### Recorded information
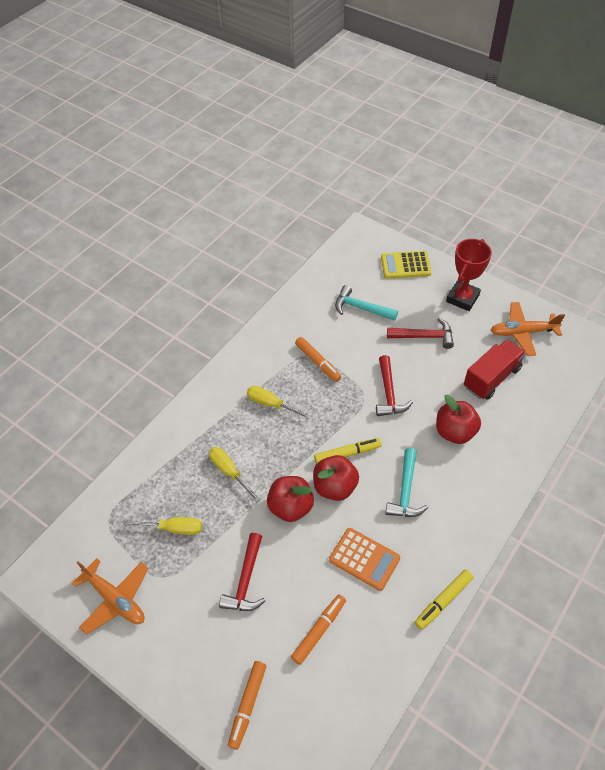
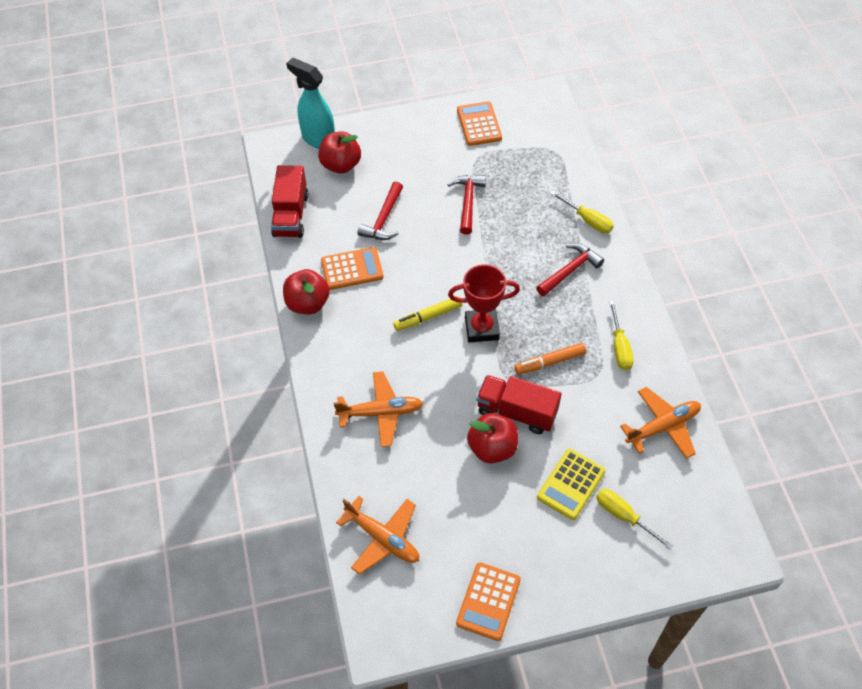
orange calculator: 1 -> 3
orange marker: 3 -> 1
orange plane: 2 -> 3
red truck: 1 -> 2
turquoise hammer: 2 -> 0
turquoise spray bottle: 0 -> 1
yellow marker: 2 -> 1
...
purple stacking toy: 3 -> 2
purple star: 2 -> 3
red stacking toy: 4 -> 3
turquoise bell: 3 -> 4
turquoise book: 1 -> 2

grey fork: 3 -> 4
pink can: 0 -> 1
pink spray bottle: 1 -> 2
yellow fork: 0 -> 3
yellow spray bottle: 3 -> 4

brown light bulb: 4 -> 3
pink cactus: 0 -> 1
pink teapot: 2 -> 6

### About this task
Which lines of the records above contain the word "purple"? Report each one.

### Written answer
purple stacking toy: 3 -> 2
purple star: 2 -> 3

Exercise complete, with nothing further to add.